● **Required action**
Of all the lines below, return only those starting with the line holding "POT pin SIG: A2 -> A7" and going on through the line holding "ENC pin DT: D7 -> D4", exactly as written.

* * * *

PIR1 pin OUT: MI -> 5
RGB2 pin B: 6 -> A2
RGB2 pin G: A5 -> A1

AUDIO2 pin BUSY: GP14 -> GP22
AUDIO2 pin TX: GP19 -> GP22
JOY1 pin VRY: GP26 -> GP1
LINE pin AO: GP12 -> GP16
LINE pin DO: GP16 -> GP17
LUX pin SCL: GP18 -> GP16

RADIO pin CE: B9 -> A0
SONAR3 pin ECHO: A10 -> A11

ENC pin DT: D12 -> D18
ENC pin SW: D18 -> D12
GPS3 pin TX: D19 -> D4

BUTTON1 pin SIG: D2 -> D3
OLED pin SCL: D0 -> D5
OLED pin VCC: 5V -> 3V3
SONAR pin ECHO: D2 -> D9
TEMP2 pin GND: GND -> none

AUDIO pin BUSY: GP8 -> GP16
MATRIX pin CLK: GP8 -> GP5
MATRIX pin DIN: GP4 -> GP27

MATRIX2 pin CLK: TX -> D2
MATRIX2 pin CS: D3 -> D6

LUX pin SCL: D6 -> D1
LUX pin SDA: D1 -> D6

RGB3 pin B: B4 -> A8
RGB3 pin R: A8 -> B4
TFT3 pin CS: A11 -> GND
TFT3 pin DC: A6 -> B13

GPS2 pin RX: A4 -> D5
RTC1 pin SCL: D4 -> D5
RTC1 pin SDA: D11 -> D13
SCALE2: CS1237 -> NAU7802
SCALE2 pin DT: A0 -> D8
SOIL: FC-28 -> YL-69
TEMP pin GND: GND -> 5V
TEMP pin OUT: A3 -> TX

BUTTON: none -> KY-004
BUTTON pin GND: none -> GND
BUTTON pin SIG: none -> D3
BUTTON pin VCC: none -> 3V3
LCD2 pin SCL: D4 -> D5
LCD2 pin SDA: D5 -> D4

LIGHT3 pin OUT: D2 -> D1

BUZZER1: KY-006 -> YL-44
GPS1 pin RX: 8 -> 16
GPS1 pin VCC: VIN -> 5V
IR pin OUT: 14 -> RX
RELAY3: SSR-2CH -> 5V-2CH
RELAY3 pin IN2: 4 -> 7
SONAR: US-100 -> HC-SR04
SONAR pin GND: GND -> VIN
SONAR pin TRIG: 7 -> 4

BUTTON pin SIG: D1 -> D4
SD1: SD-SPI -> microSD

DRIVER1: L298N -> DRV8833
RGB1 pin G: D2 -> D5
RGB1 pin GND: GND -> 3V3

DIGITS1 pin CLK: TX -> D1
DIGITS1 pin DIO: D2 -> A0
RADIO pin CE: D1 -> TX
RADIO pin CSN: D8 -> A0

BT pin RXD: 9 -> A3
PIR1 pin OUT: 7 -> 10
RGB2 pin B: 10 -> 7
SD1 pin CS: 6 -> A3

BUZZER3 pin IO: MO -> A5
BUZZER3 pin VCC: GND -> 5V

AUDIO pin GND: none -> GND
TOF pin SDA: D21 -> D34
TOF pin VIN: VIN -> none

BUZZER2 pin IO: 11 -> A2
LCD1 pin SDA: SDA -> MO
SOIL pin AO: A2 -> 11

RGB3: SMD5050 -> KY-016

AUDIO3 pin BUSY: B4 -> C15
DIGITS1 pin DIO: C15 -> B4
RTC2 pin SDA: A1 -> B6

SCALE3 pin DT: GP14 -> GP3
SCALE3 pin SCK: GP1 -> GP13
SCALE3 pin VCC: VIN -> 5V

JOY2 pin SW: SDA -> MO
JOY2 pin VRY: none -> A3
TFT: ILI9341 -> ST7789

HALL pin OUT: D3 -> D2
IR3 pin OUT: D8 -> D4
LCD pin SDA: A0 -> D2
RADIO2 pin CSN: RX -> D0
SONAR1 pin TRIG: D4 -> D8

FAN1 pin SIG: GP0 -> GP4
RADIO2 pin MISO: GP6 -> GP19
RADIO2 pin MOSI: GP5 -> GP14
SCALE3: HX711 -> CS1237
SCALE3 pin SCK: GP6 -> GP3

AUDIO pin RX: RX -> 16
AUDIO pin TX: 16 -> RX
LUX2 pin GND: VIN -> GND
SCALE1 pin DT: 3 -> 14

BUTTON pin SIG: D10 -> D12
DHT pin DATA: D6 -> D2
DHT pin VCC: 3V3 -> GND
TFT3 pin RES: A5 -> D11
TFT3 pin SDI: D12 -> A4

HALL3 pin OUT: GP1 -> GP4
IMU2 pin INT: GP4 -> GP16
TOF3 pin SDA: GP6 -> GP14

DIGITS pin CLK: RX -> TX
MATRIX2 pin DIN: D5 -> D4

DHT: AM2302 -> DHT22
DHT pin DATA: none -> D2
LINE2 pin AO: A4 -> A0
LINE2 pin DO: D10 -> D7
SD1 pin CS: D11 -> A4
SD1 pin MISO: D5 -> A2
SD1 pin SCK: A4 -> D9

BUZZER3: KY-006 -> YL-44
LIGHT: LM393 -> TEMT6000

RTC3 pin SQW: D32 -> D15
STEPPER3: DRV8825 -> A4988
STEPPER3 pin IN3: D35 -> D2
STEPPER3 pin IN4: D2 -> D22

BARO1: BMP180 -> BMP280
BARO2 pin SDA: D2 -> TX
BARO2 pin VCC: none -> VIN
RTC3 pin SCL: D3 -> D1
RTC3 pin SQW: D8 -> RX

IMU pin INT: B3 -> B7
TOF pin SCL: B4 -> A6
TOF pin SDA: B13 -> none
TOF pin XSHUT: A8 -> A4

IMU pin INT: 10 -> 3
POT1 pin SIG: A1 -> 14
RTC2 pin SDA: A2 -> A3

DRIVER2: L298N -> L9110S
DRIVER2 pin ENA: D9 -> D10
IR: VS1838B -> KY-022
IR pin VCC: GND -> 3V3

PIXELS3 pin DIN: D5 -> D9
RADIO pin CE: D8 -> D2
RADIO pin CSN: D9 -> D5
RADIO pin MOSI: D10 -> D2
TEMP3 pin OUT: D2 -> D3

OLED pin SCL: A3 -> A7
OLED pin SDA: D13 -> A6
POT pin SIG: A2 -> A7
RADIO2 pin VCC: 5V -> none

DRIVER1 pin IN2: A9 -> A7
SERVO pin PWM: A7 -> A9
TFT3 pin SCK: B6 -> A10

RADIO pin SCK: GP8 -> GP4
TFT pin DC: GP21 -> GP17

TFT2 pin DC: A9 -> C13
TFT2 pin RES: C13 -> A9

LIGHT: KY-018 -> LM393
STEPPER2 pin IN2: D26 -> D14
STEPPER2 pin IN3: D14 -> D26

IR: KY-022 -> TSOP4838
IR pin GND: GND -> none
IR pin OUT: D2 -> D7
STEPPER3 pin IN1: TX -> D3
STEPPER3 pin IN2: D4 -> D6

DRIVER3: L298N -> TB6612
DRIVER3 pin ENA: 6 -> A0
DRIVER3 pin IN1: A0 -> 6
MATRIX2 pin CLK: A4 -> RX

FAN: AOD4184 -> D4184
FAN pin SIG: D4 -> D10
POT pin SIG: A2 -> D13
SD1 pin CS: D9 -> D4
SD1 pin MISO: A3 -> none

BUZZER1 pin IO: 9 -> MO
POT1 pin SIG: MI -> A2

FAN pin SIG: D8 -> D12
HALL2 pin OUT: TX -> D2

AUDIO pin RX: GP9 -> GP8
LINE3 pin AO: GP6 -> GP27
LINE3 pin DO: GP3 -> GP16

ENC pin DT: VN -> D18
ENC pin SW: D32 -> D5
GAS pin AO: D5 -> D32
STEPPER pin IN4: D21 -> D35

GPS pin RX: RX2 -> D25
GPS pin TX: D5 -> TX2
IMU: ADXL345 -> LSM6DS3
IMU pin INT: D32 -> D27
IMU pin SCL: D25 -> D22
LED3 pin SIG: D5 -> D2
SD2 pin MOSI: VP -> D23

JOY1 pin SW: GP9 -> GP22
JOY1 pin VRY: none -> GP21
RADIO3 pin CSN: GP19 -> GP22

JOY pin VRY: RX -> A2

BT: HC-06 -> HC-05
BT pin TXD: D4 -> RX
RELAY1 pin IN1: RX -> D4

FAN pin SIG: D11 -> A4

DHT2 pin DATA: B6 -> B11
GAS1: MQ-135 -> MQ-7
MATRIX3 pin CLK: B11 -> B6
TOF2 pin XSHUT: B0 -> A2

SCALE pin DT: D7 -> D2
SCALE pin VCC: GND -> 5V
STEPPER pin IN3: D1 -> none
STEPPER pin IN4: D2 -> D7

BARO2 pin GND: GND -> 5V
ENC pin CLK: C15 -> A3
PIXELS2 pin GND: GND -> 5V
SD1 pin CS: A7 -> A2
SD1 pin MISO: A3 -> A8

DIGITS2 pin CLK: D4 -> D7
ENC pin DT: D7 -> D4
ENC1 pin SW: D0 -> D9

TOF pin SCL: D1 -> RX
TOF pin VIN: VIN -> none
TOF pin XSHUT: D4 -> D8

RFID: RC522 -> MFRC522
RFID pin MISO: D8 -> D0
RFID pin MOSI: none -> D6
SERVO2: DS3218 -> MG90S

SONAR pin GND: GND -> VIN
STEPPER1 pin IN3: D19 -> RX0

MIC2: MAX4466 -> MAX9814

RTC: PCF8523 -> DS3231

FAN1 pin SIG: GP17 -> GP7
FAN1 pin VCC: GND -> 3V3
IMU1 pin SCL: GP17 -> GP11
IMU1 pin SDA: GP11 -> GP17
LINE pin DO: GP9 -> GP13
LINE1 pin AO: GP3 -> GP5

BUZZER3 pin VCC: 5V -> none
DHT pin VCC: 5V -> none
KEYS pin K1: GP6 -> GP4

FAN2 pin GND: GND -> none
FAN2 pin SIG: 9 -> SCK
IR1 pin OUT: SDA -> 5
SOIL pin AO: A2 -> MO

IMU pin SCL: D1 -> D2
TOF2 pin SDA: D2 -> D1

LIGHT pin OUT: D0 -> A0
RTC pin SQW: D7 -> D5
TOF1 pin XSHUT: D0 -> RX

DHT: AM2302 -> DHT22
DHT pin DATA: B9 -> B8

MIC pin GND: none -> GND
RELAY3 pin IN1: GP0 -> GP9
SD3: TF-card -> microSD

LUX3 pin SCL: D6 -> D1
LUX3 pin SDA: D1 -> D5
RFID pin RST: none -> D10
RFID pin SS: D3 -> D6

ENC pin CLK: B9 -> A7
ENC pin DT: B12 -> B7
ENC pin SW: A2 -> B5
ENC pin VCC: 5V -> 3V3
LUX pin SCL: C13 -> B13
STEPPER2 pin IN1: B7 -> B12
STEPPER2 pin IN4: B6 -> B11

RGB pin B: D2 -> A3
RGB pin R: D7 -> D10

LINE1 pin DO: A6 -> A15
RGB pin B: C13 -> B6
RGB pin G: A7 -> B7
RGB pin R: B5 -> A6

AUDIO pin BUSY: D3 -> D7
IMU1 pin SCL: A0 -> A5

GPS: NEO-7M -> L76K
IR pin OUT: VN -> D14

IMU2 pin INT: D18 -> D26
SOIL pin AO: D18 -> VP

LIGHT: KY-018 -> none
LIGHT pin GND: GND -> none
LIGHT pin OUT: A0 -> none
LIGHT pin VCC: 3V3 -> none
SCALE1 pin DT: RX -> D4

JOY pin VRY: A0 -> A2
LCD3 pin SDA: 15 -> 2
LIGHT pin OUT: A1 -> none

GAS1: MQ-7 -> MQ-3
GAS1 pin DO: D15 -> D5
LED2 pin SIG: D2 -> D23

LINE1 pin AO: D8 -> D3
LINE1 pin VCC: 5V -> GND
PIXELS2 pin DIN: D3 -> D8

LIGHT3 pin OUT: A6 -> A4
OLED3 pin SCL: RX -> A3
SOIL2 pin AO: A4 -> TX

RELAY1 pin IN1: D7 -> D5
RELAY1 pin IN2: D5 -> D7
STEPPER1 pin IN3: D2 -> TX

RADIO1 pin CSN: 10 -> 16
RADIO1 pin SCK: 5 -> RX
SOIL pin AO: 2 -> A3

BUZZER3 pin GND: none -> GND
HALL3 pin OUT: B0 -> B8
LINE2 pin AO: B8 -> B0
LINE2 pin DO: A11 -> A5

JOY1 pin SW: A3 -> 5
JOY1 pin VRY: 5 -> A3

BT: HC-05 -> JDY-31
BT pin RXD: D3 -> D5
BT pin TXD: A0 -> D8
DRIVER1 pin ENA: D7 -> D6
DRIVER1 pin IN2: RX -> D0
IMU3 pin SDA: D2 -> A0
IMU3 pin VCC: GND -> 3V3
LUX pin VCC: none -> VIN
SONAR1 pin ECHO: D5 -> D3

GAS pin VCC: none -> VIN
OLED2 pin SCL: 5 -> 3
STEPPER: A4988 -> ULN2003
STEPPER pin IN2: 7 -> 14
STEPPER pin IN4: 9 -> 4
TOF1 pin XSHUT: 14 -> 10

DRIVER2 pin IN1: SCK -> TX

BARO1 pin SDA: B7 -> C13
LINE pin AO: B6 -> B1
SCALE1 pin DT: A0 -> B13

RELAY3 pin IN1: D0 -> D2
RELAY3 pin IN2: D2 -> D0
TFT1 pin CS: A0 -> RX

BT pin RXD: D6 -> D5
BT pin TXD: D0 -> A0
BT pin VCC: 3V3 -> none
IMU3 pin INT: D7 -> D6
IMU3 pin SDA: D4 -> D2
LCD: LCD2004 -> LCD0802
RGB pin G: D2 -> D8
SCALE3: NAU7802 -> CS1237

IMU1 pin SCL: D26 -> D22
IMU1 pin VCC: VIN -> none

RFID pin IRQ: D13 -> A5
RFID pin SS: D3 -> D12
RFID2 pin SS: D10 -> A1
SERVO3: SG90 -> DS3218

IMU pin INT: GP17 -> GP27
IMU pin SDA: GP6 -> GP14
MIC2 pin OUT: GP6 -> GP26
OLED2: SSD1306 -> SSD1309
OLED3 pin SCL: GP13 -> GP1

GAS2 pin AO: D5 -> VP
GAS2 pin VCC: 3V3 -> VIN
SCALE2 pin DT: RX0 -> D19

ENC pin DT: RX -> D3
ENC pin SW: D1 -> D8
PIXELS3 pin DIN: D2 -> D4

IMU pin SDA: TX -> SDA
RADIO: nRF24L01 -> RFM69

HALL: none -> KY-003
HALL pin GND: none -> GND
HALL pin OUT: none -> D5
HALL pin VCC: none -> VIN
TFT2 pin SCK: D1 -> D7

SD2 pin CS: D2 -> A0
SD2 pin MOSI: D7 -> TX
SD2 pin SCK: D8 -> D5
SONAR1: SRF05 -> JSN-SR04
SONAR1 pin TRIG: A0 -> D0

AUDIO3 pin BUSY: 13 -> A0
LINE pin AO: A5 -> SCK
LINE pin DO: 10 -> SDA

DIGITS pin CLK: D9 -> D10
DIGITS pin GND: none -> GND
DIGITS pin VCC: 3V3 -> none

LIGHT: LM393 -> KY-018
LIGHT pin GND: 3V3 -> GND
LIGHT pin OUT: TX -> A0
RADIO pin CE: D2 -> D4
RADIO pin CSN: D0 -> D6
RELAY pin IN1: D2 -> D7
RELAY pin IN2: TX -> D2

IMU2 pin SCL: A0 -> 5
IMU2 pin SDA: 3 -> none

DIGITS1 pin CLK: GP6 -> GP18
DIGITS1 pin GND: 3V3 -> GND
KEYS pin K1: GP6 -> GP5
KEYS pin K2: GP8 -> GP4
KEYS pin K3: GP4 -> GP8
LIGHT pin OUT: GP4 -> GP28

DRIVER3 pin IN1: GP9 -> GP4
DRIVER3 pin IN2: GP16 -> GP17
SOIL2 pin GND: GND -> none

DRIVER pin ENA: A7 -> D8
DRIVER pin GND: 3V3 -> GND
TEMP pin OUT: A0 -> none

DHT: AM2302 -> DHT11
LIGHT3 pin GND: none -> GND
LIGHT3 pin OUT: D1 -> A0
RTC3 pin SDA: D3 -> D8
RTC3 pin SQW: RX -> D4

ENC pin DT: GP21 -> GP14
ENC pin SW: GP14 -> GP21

* * * *

● **Answer to the problem**
POT pin SIG: A2 -> A7
RADIO2 pin VCC: 5V -> none

DRIVER1 pin IN2: A9 -> A7
SERVO pin PWM: A7 -> A9
TFT3 pin SCK: B6 -> A10

RADIO pin SCK: GP8 -> GP4
TFT pin DC: GP21 -> GP17

TFT2 pin DC: A9 -> C13
TFT2 pin RES: C13 -> A9

LIGHT: KY-018 -> LM393
STEPPER2 pin IN2: D26 -> D14
STEPPER2 pin IN3: D14 -> D26

IR: KY-022 -> TSOP4838
IR pin GND: GND -> none
IR pin OUT: D2 -> D7
STEPPER3 pin IN1: TX -> D3
STEPPER3 pin IN2: D4 -> D6

DRIVER3: L298N -> TB6612
DRIVER3 pin ENA: 6 -> A0
DRIVER3 pin IN1: A0 -> 6
MATRIX2 pin CLK: A4 -> RX

FAN: AOD4184 -> D4184
FAN pin SIG: D4 -> D10
POT pin SIG: A2 -> D13
SD1 pin CS: D9 -> D4
SD1 pin MISO: A3 -> none

BUZZER1 pin IO: 9 -> MO
POT1 pin SIG: MI -> A2

FAN pin SIG: D8 -> D12
HALL2 pin OUT: TX -> D2

AUDIO pin RX: GP9 -> GP8
LINE3 pin AO: GP6 -> GP27
LINE3 pin DO: GP3 -> GP16

ENC pin DT: VN -> D18
ENC pin SW: D32 -> D5
GAS pin AO: D5 -> D32
STEPPER pin IN4: D21 -> D35

GPS pin RX: RX2 -> D25
GPS pin TX: D5 -> TX2
IMU: ADXL345 -> LSM6DS3
IMU pin INT: D32 -> D27
IMU pin SCL: D25 -> D22
LED3 pin SIG: D5 -> D2
SD2 pin MOSI: VP -> D23

JOY1 pin SW: GP9 -> GP22
JOY1 pin VRY: none -> GP21
RADIO3 pin CSN: GP19 -> GP22

JOY pin VRY: RX -> A2

BT: HC-06 -> HC-05
BT pin TXD: D4 -> RX
RELAY1 pin IN1: RX -> D4

FAN pin SIG: D11 -> A4

DHT2 pin DATA: B6 -> B11
GAS1: MQ-135 -> MQ-7
MATRIX3 pin CLK: B11 -> B6
TOF2 pin XSHUT: B0 -> A2

SCALE pin DT: D7 -> D2
SCALE pin VCC: GND -> 5V
STEPPER pin IN3: D1 -> none
STEPPER pin IN4: D2 -> D7

BARO2 pin GND: GND -> 5V
ENC pin CLK: C15 -> A3
PIXELS2 pin GND: GND -> 5V
SD1 pin CS: A7 -> A2
SD1 pin MISO: A3 -> A8

DIGITS2 pin CLK: D4 -> D7
ENC pin DT: D7 -> D4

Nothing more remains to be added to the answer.